▶ _AIM OF THE EXERCISE_:
Please retype the records below exactly as they appear, but leave out the pictures.

▶ _Before-and-after change records_:

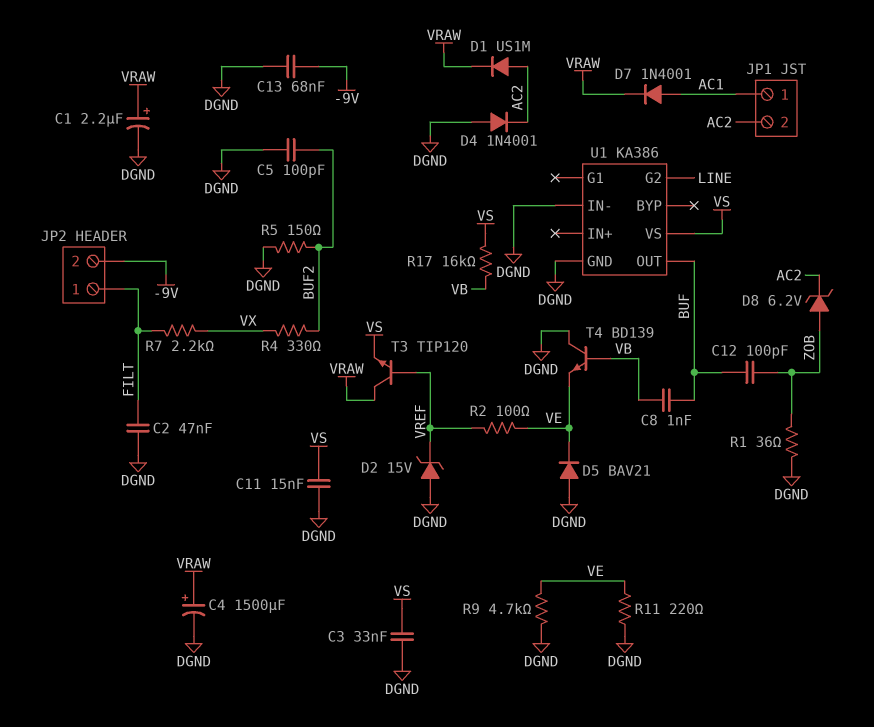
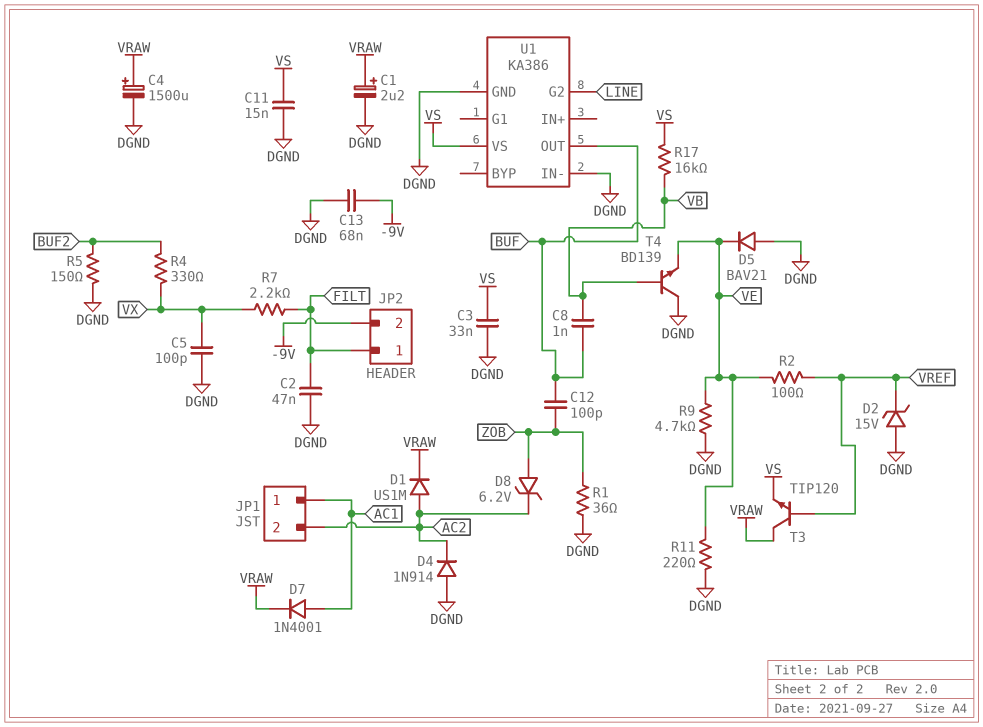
C5: 100pF (BUF2, DGND) -> 100pF (DGND, VX)
D4: diode 1N4001 (A DGND, K AC2) -> diode 1N914 (A DGND, K AC2)

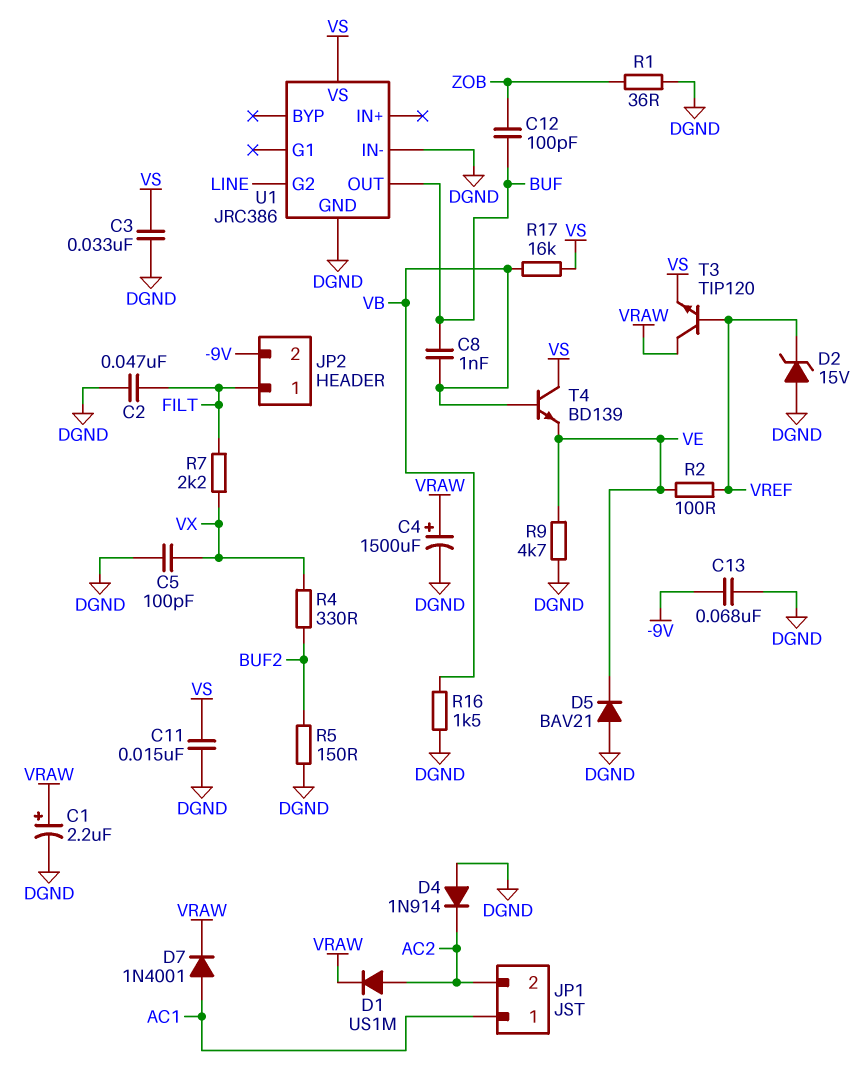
D8: zener 6.2V (A ZOB, K AC2) -> none
R11: 220 (DGND, VE) -> none
R16: none -> 1.5k (DGND, VB)
T4: NPN BD139 (B VB, C DGND, E VE) -> NPN BD139 (B VB, C VS, E VE)
U1: KA386 -> JRC386

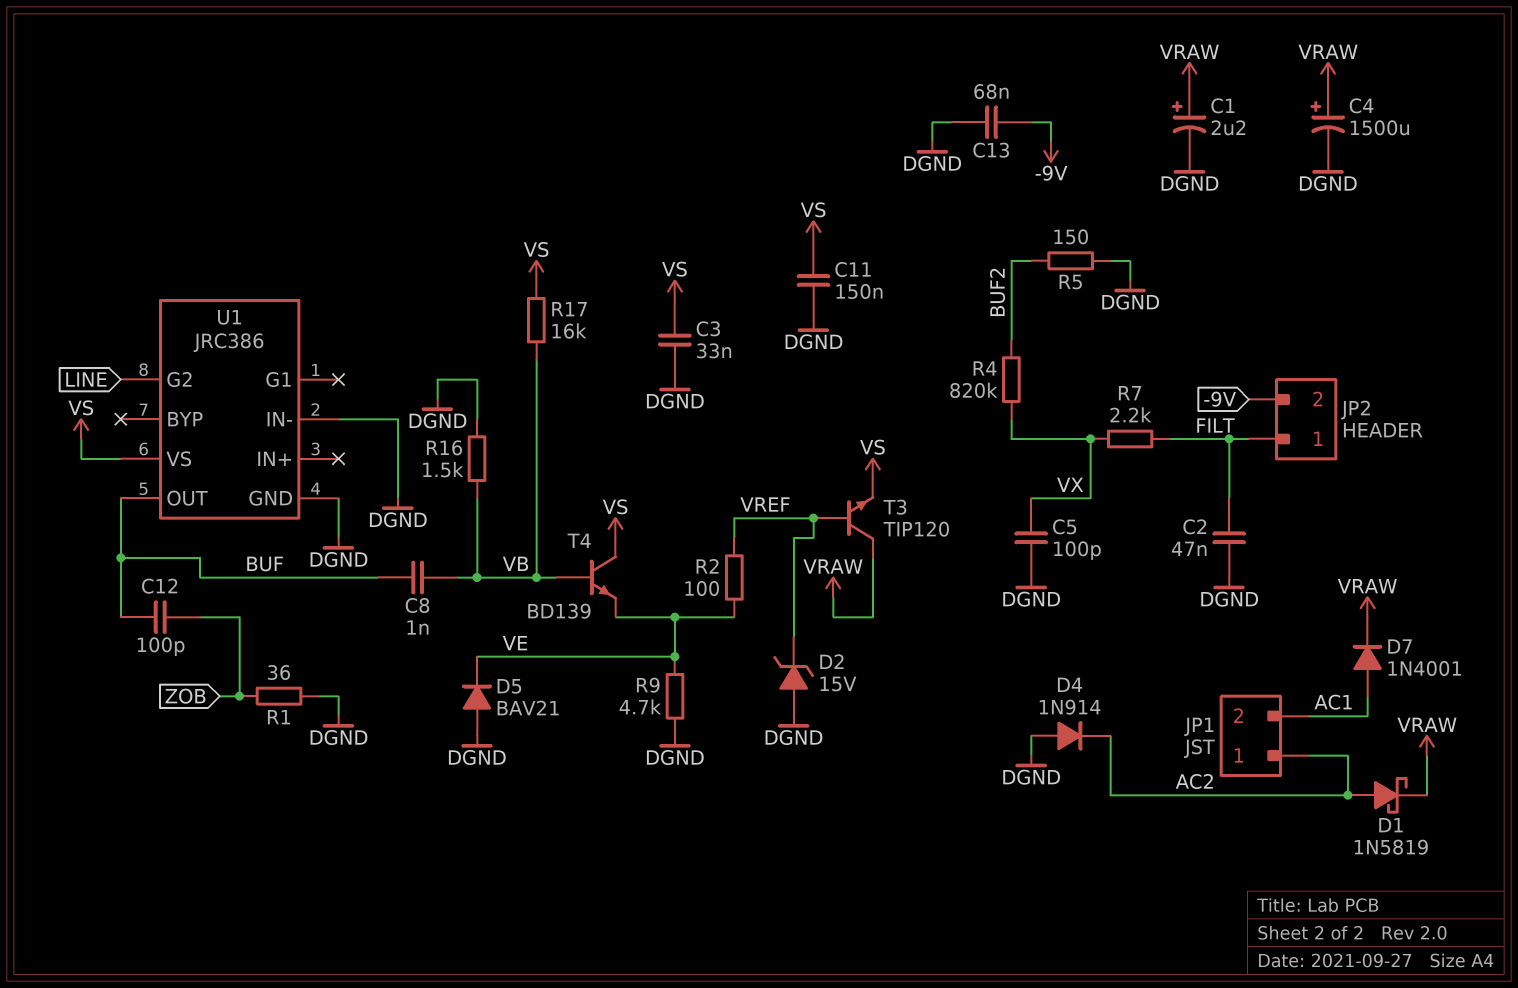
C11: 15nF (DGND, VS) -> 150nF (DGND, VS)
D1: diode US1M (A AC2, K VRAW) -> schottky 1N5819 (A AC2, K VRAW)
JP1 pin 1: AC1 -> AC2
JP1 pin 2: AC2 -> AC1
R4: 330 (BUF2, VX) -> 820k (BUF2, VX)

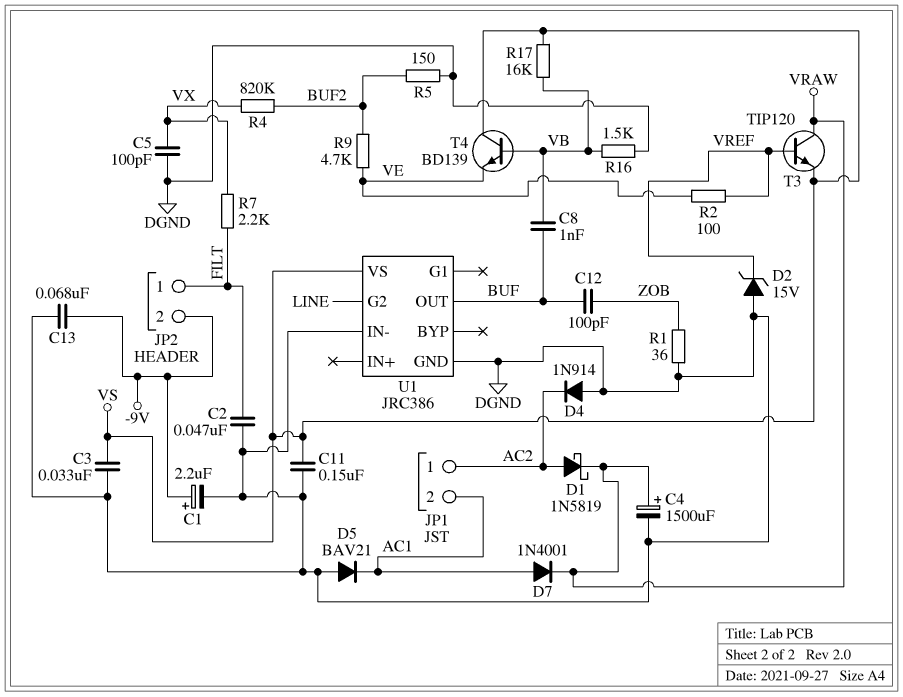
C1: 2.2uF (plus VRAW, minus DGND) -> 2.2uF (plus -9V, minus DGND)
D5: diode BAV21 (A DGND, K VE) -> diode BAV21 (A DGND, K AC1)
R9: 4.7k (DGND, VE) -> 4.7k (BUF2, VE)

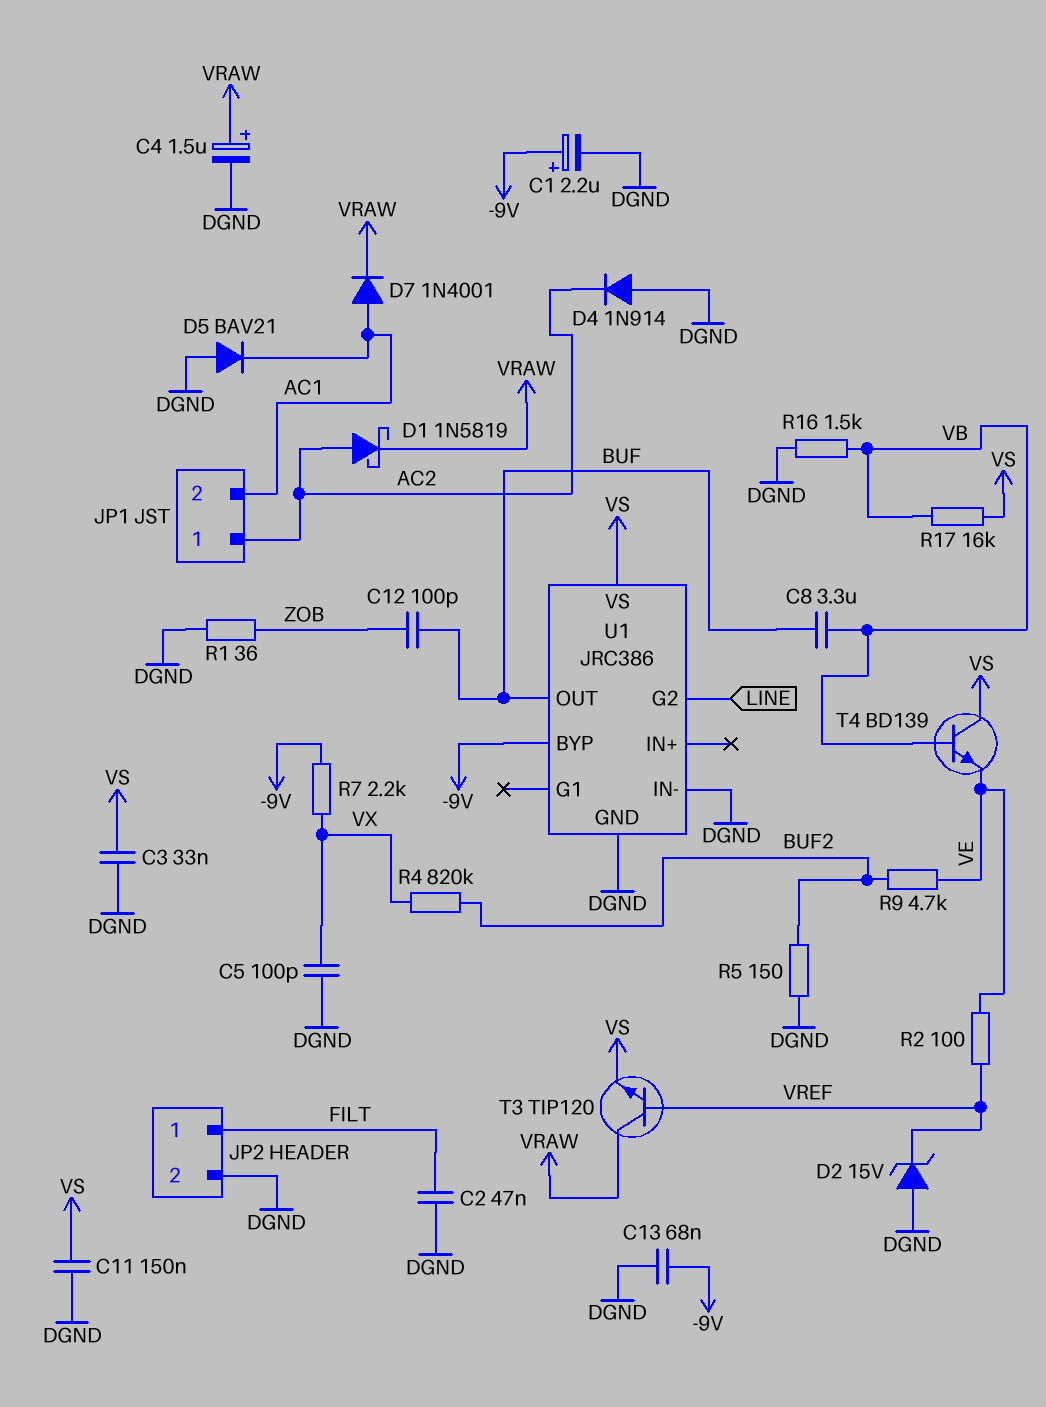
C4: 1500uF (plus VRAW, minus DGND) -> 1.5uF (plus VRAW, minus DGND)
C8: 1nF (BUF, VB) -> 3.3uF (BUF, VB)
JP2 pin 2: -9V -> DGND
R7: 2.2k (FILT, VX) -> 2.2k (-9V, VX)
U1 pin BYP: none -> -9V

▶ _ANSWER TO THE PROBLEM_:
C5: 100pF (BUF2, DGND) -> 100pF (DGND, VX)
D4: diode 1N4001 (A DGND, K AC2) -> diode 1N914 (A DGND, K AC2)

D8: zener 6.2V (A ZOB, K AC2) -> none
R11: 220 (DGND, VE) -> none
R16: none -> 1.5k (DGND, VB)
T4: NPN BD139 (B VB, C DGND, E VE) -> NPN BD139 (B VB, C VS, E VE)
U1: KA386 -> JRC386

C11: 15nF (DGND, VS) -> 150nF (DGND, VS)
D1: diode US1M (A AC2, K VRAW) -> schottky 1N5819 (A AC2, K VRAW)
JP1 pin 1: AC1 -> AC2
JP1 pin 2: AC2 -> AC1
R4: 330 (BUF2, VX) -> 820k (BUF2, VX)

C1: 2.2uF (plus VRAW, minus DGND) -> 2.2uF (plus -9V, minus DGND)
D5: diode BAV21 (A DGND, K VE) -> diode BAV21 (A DGND, K AC1)
R9: 4.7k (DGND, VE) -> 4.7k (BUF2, VE)

C4: 1500uF (plus VRAW, minus DGND) -> 1.5uF (plus VRAW, minus DGND)
C8: 1nF (BUF, VB) -> 3.3uF (BUF, VB)
JP2 pin 2: -9V -> DGND
R7: 2.2k (FILT, VX) -> 2.2k (-9V, VX)
U1 pin BYP: none -> -9V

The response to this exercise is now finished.